From the line containing "D3: LED green" to the final line of the listing, restate each line word for word and add nothing.

************

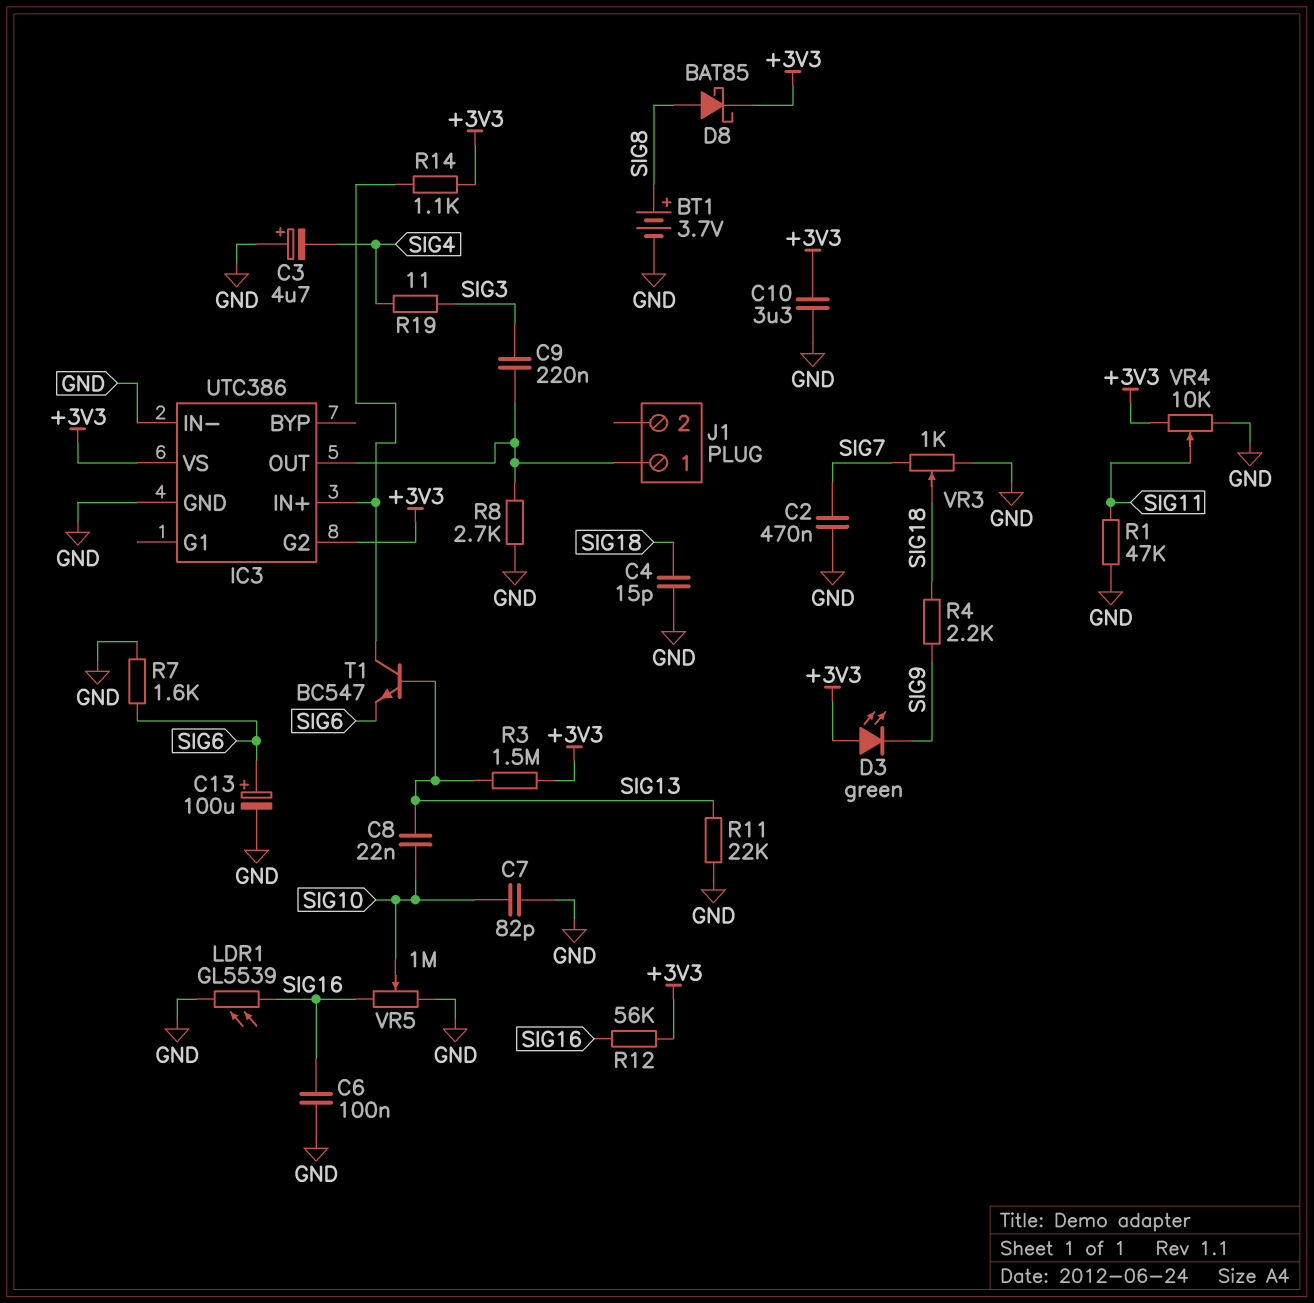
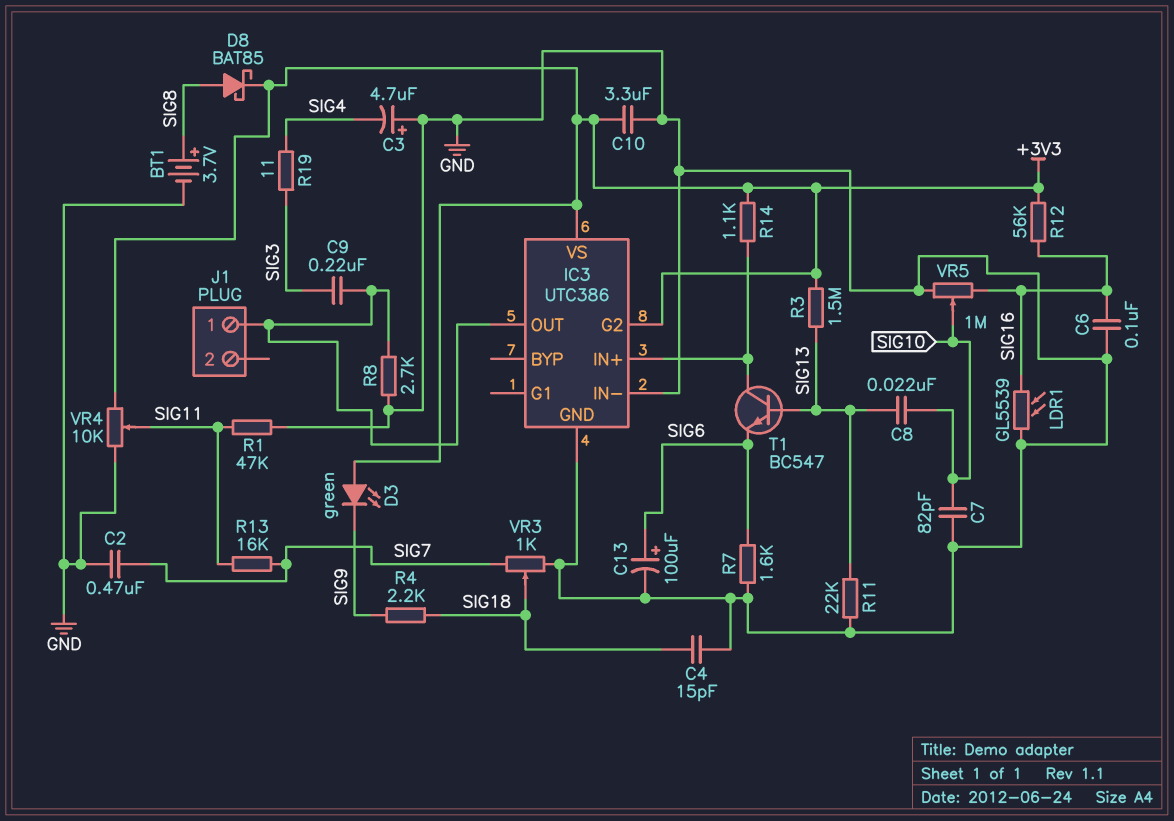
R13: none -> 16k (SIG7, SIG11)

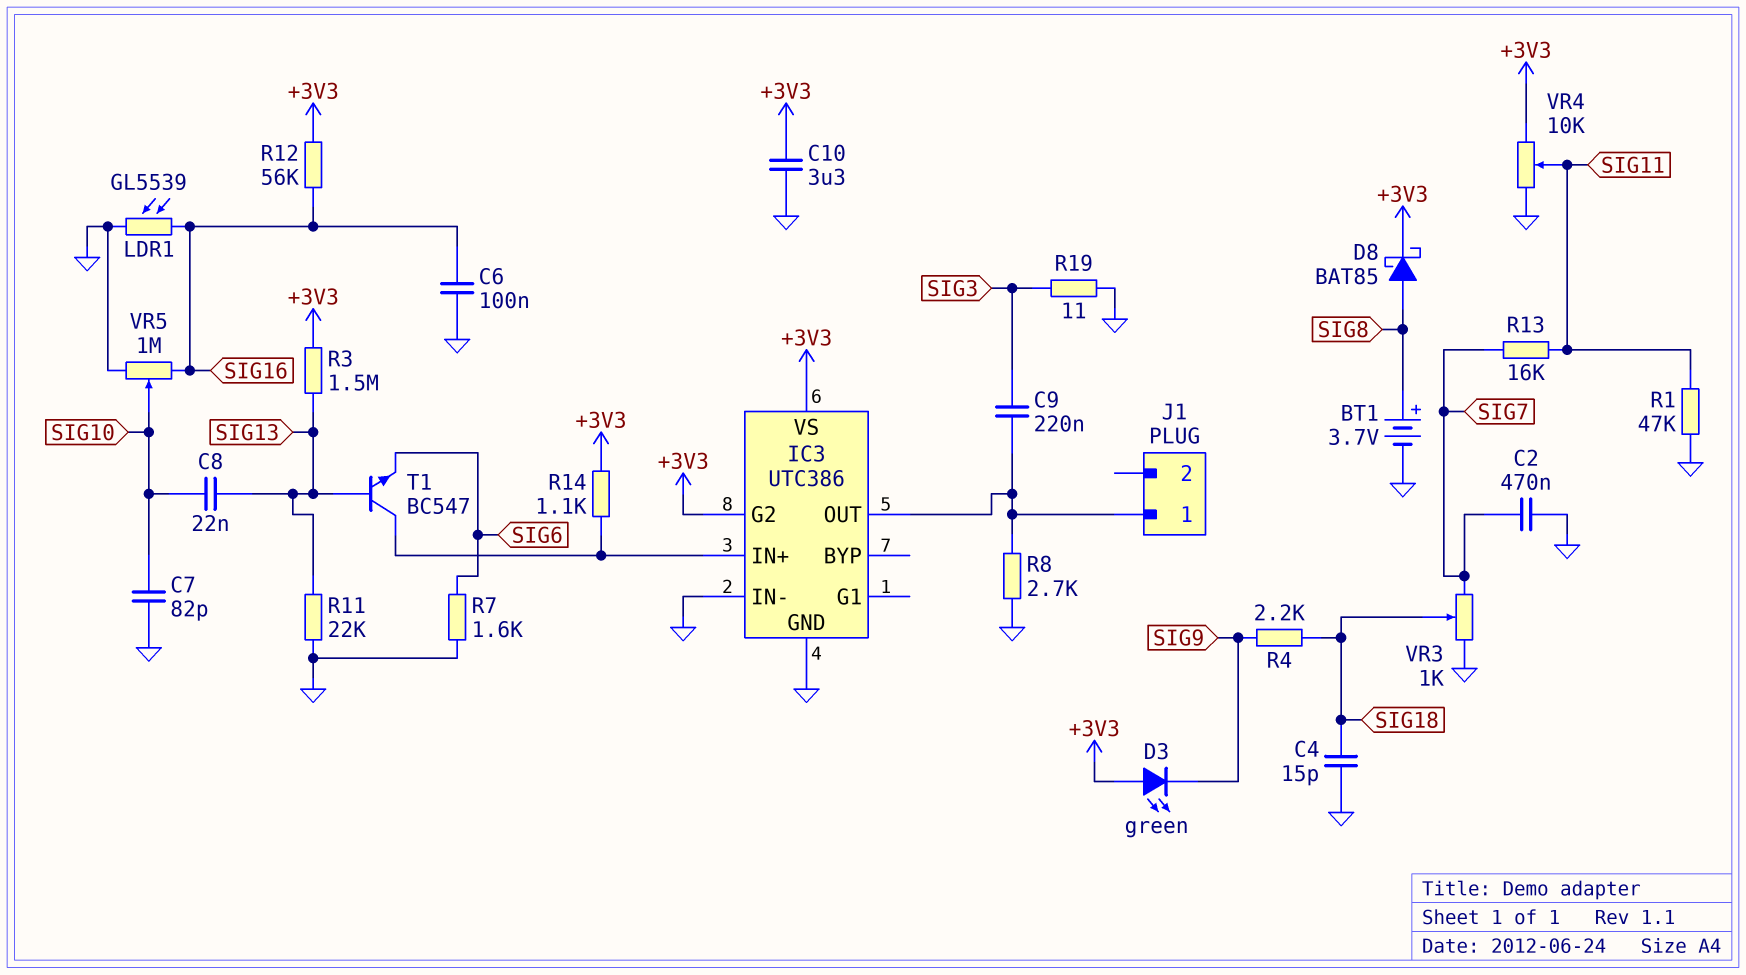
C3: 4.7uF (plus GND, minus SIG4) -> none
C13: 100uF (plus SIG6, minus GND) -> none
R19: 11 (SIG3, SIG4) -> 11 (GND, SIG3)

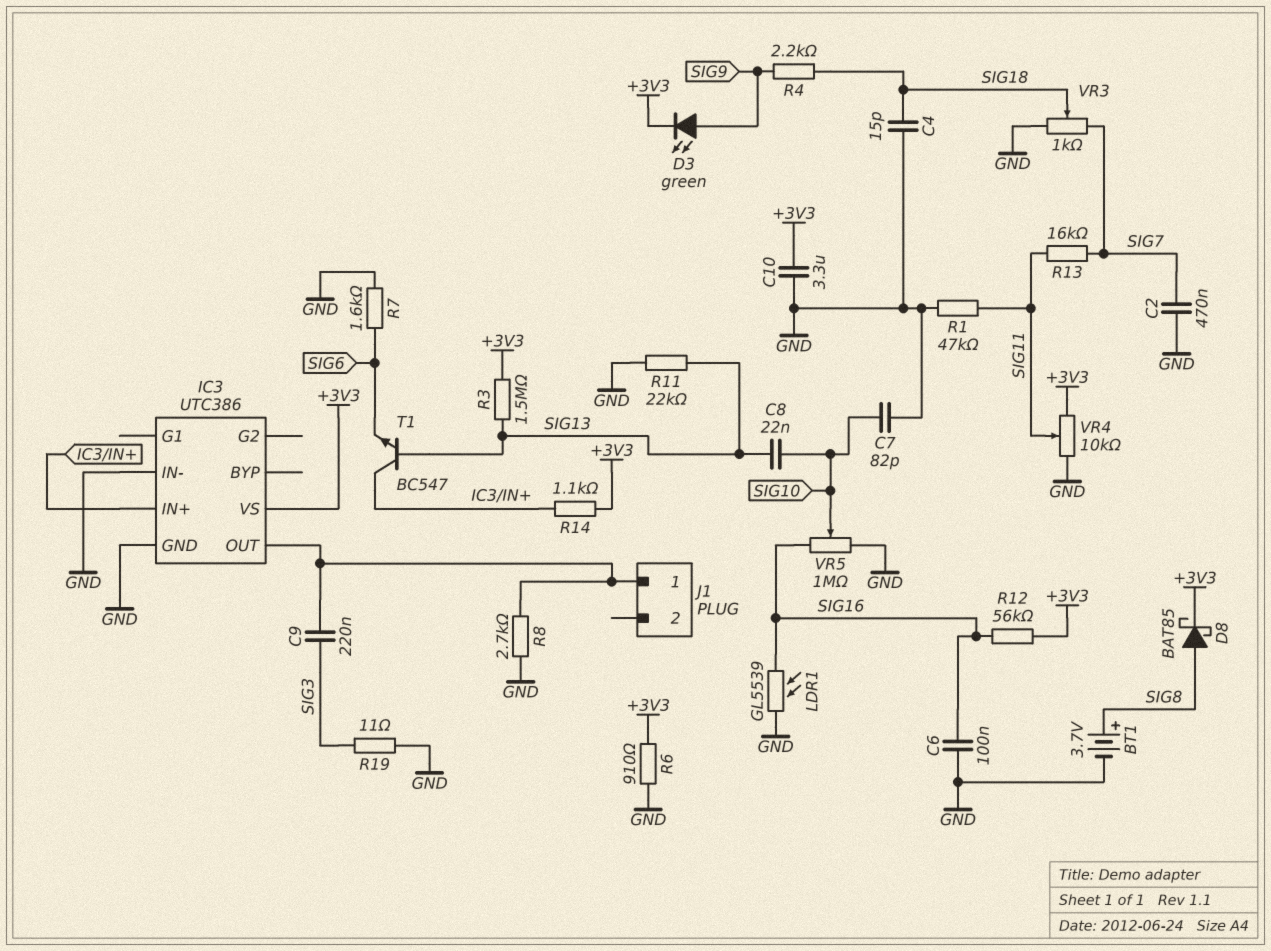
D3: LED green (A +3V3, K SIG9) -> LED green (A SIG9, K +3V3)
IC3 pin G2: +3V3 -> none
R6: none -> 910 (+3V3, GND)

************

== Final answer ==
D3: LED green (A +3V3, K SIG9) -> LED green (A SIG9, K +3V3)
IC3 pin G2: +3V3 -> none
R6: none -> 910 (+3V3, GND)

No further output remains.